→ EXERCISE PROMPT: Set down again exactly the lines of the listing below that fall between the line holding "black tree [280,361,373,490]" and the line holding "none -> purple cupcake [639,529,700,599]", inclusive.

→ GIVEN INFORMATION:

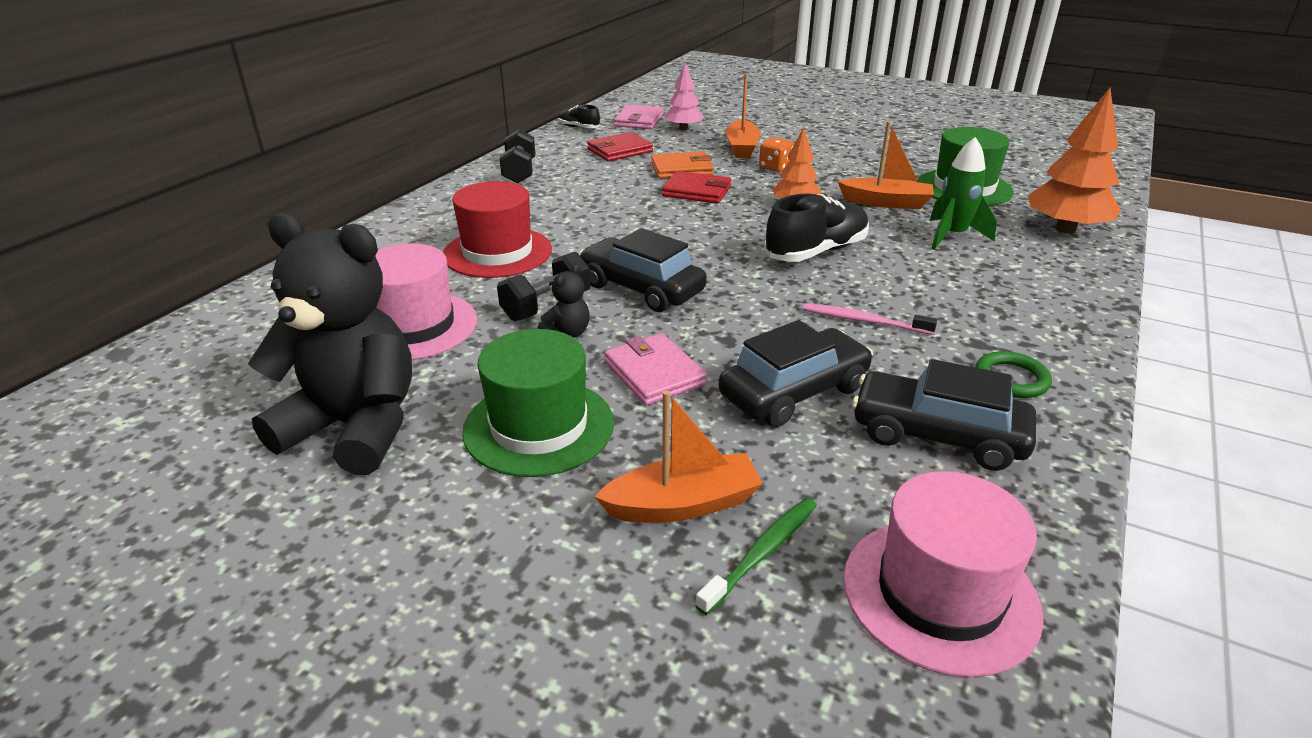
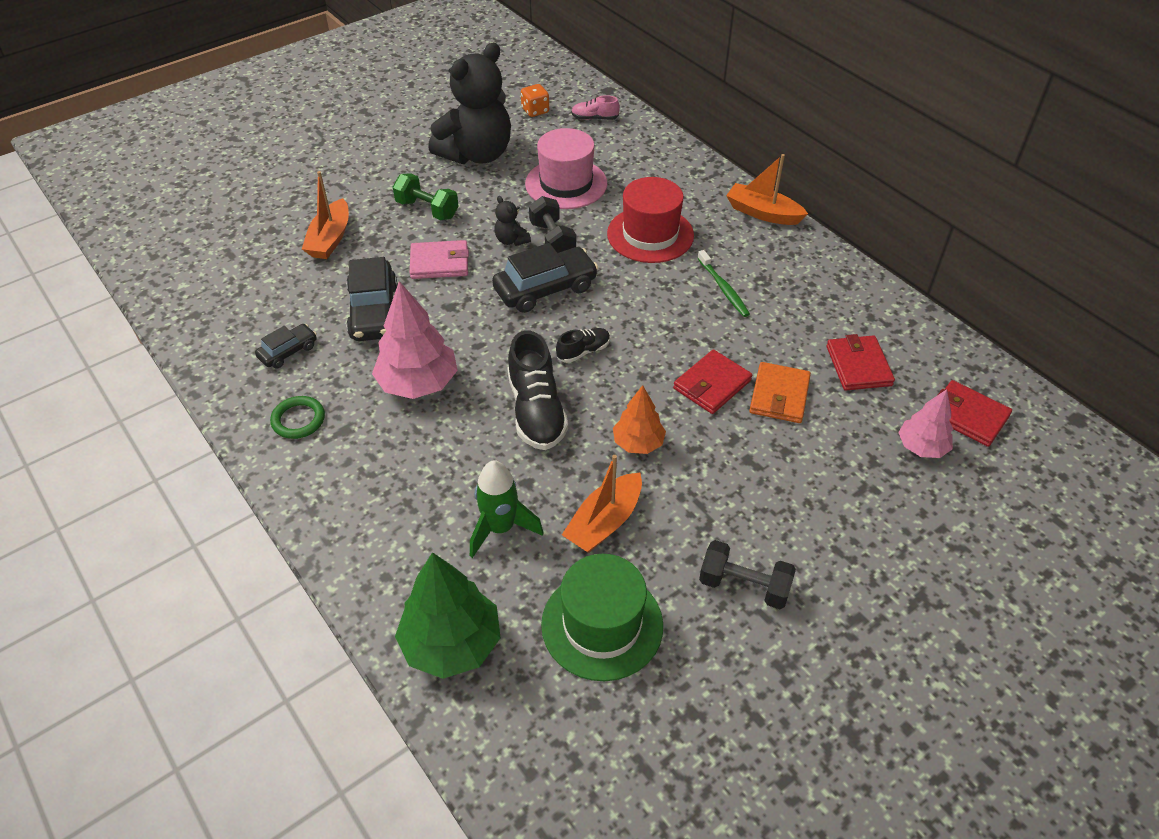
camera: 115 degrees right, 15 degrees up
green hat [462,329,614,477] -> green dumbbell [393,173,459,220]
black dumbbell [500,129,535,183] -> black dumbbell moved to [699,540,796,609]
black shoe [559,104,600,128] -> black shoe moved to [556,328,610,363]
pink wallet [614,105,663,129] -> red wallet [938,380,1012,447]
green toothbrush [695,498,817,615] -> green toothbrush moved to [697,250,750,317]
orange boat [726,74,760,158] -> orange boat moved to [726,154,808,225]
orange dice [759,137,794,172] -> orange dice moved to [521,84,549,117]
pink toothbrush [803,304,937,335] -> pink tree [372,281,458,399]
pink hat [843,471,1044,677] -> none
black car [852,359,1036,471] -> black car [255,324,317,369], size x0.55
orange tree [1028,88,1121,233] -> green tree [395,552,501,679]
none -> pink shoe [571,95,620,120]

--

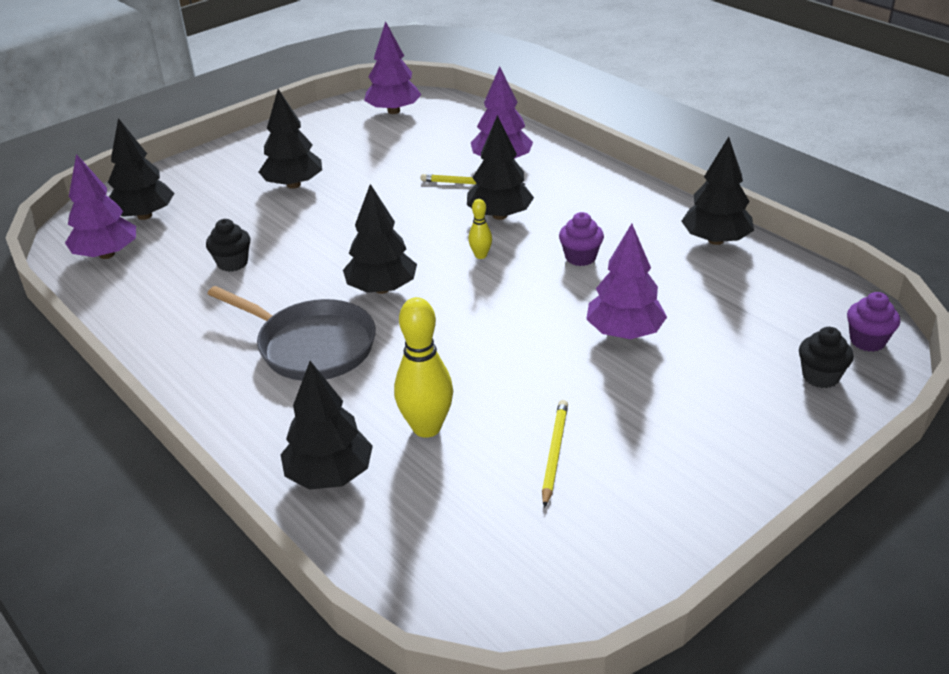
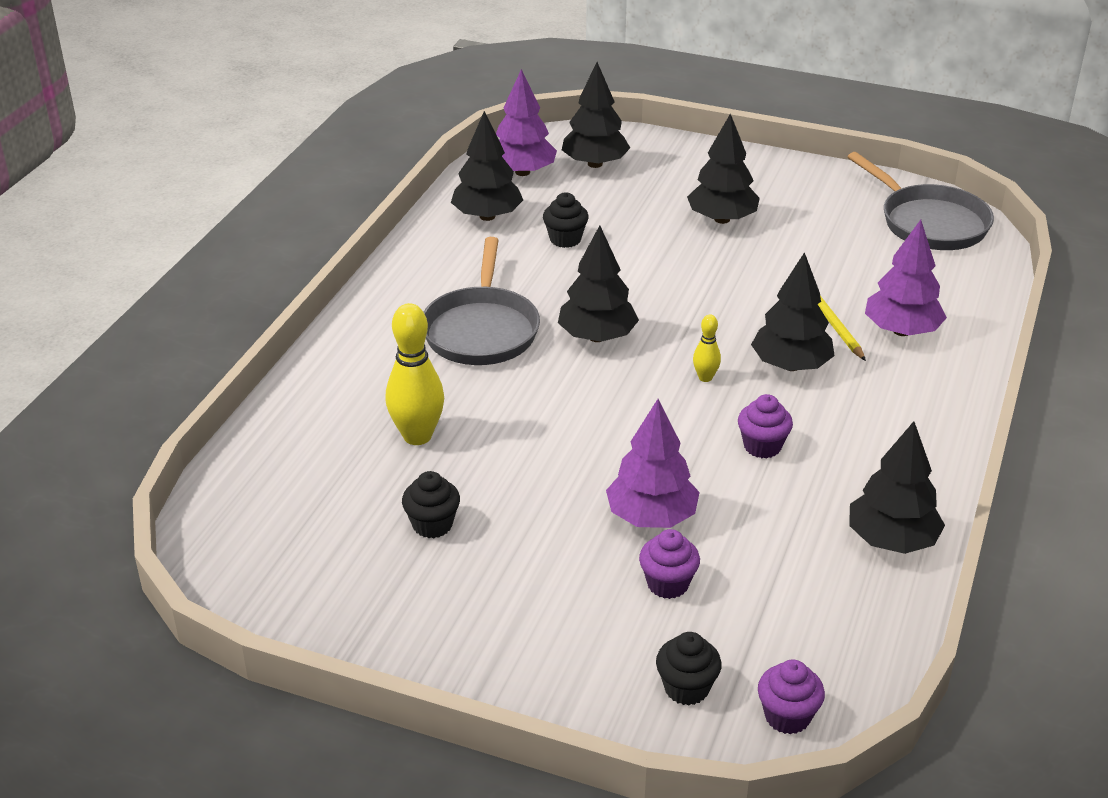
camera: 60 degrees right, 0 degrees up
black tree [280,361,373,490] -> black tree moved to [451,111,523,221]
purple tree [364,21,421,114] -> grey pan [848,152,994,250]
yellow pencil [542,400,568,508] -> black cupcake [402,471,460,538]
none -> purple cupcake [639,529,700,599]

--

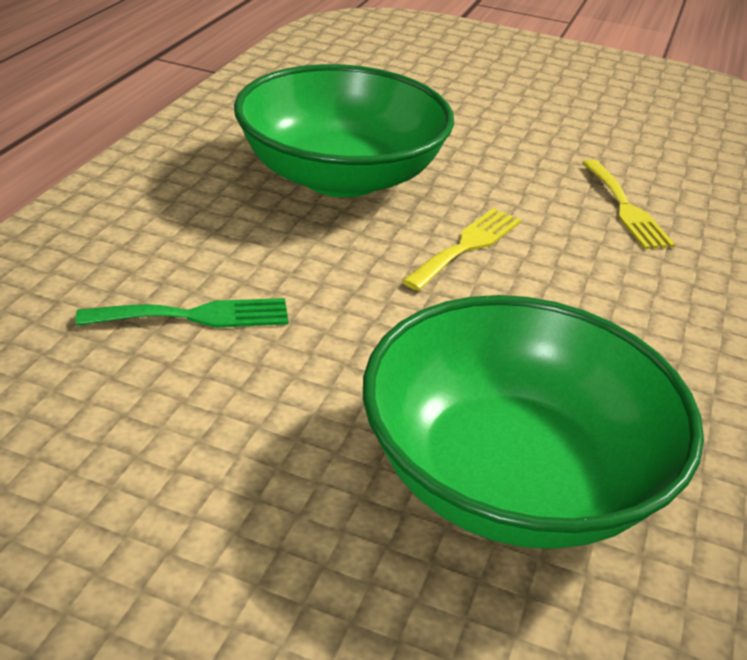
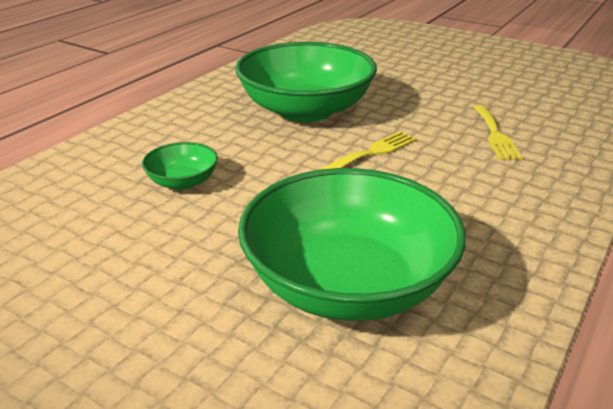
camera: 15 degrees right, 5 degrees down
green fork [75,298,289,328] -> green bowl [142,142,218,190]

→ ANSWER FOR THIS EXERCISE:
black tree [280,361,373,490] -> black tree moved to [451,111,523,221]
purple tree [364,21,421,114] -> grey pan [848,152,994,250]
yellow pencil [542,400,568,508] -> black cupcake [402,471,460,538]
none -> purple cupcake [639,529,700,599]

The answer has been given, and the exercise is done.